(Dataset excerpts)
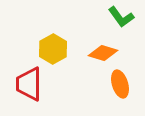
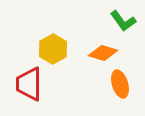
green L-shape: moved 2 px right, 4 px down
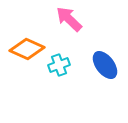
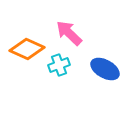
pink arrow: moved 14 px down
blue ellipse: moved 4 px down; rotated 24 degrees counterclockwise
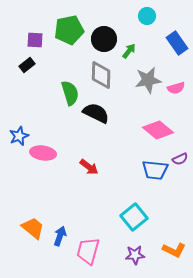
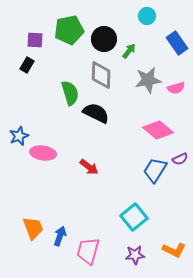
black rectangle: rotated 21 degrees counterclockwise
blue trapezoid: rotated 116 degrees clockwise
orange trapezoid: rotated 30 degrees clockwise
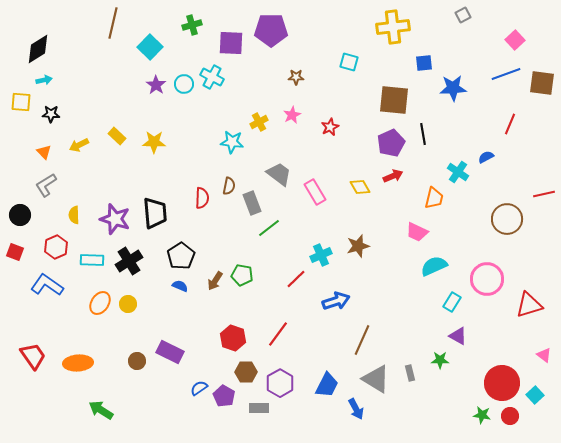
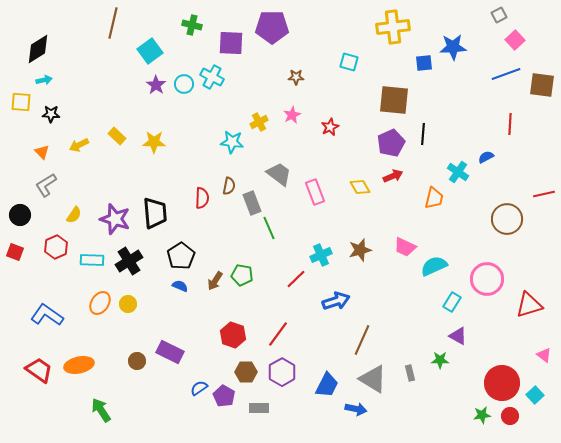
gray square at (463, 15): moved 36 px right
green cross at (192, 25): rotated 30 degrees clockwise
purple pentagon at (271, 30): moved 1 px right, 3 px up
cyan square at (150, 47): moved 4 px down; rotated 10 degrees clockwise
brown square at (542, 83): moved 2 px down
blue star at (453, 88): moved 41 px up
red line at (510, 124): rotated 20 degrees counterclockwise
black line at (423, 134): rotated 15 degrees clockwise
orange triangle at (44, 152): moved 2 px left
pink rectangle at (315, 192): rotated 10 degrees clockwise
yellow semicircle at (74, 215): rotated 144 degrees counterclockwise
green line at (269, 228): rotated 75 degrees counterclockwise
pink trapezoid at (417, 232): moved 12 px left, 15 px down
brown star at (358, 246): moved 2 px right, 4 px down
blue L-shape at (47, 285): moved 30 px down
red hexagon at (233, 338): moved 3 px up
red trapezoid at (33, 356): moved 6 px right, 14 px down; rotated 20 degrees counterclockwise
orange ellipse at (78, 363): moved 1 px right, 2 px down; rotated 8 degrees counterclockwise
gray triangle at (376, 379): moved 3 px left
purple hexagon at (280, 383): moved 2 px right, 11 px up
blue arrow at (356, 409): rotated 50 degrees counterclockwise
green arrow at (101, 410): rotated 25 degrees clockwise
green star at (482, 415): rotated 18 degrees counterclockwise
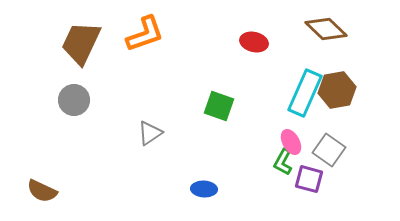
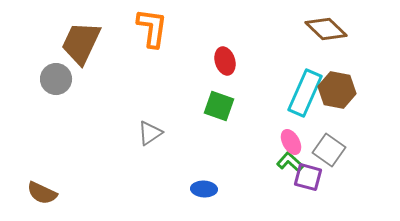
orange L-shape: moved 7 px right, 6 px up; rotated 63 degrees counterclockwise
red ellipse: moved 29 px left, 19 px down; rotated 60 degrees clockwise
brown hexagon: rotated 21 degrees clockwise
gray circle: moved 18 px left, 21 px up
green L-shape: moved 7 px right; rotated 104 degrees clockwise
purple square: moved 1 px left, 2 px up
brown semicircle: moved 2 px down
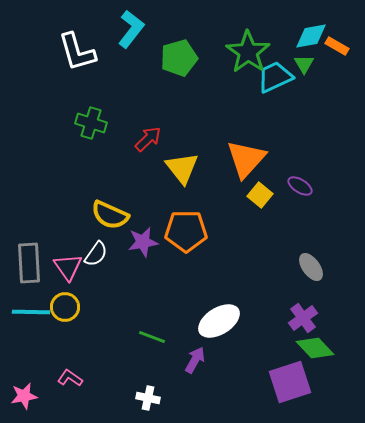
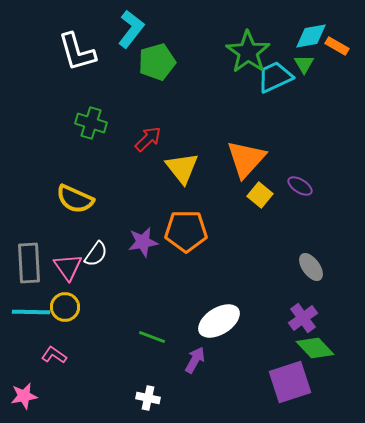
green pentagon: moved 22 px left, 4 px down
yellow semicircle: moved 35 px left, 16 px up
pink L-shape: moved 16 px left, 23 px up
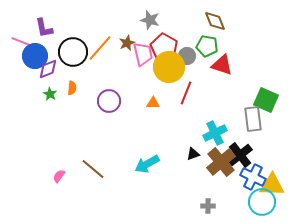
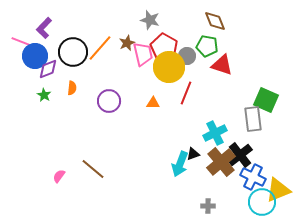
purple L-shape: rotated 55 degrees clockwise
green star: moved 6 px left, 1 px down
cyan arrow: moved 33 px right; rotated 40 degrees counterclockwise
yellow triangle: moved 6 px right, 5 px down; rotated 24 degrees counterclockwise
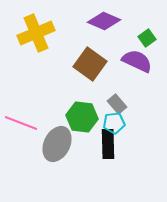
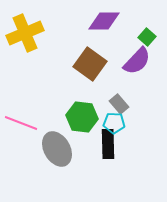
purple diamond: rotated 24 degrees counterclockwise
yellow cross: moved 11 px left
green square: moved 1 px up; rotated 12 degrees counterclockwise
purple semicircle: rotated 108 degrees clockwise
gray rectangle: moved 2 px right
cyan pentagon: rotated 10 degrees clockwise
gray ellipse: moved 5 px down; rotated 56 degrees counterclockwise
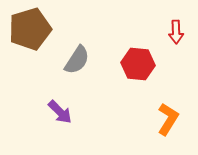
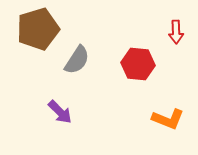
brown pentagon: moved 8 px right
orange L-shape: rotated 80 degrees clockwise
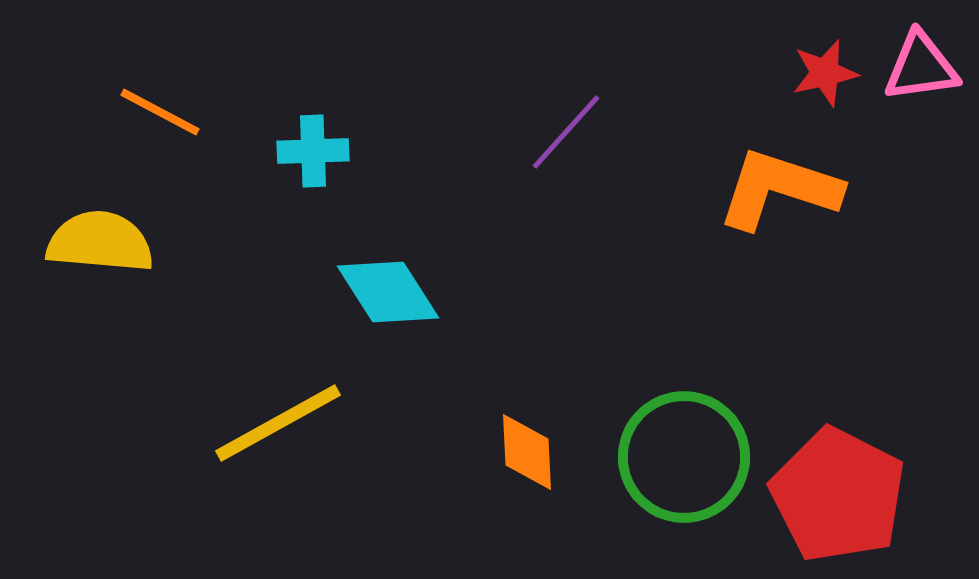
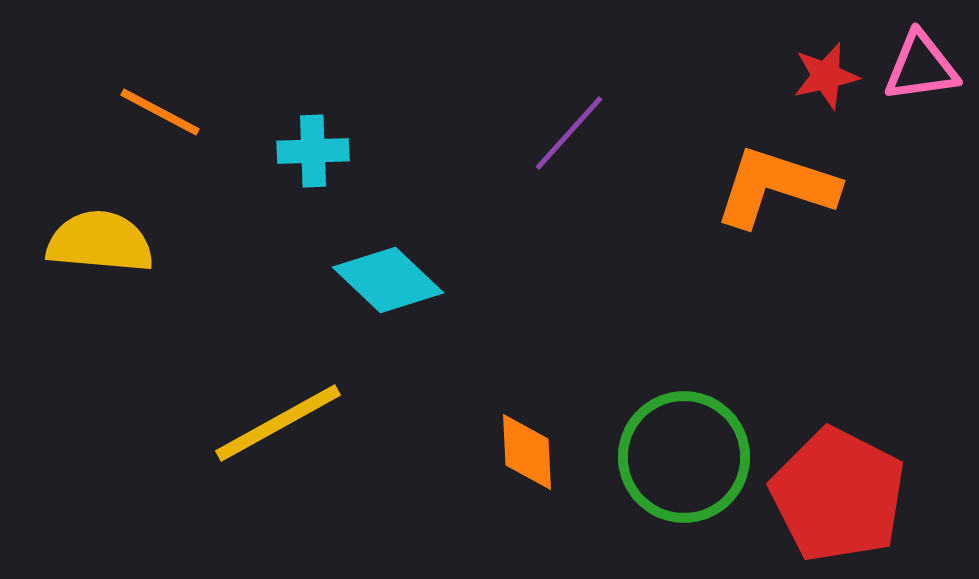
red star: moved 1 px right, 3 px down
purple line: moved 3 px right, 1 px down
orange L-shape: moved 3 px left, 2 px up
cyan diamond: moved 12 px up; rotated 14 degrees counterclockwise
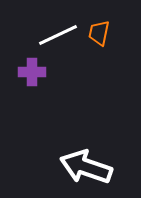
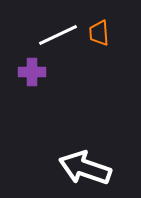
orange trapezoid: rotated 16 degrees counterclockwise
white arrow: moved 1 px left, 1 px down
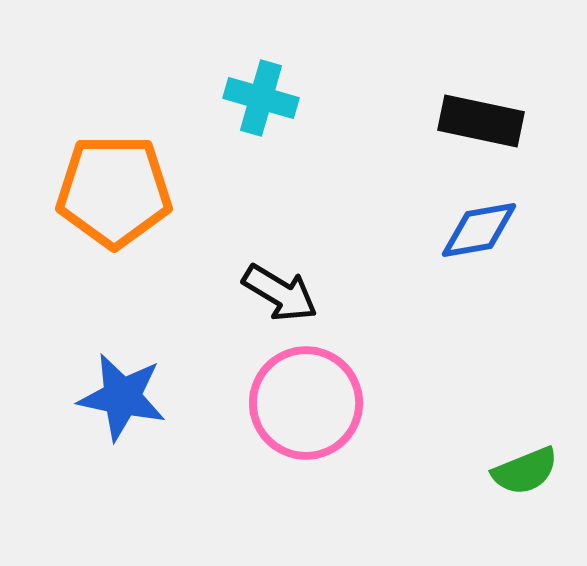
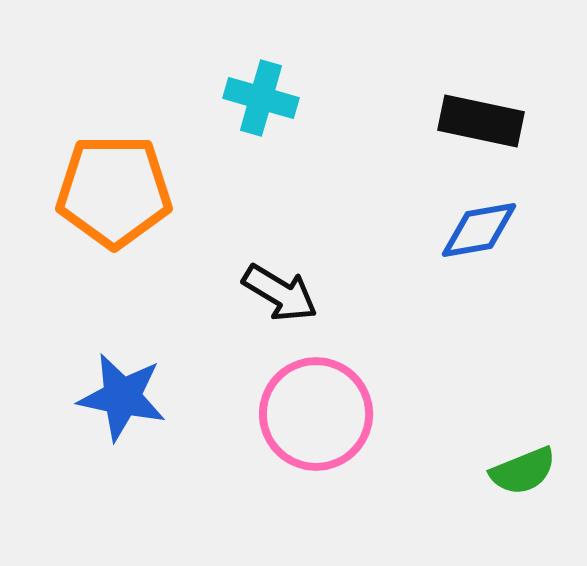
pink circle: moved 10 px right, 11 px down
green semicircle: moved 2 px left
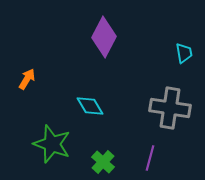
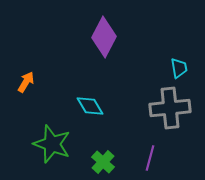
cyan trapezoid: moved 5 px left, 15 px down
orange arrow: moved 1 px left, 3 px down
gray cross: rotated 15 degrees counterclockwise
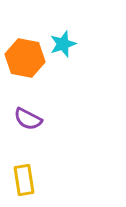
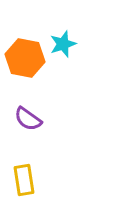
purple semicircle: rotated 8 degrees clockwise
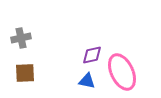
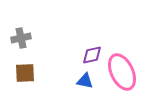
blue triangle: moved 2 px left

**WHAT NEEDS TO BE DONE**
Show each line of the records above containing "triangle".

**ANSWER SECTION**
orange triangle at (44, 152): moved 2 px left
gray triangle at (376, 379): moved 3 px left
yellow triangle: moved 6 px right, 5 px down; rotated 24 degrees counterclockwise
blue triangle: moved 2 px left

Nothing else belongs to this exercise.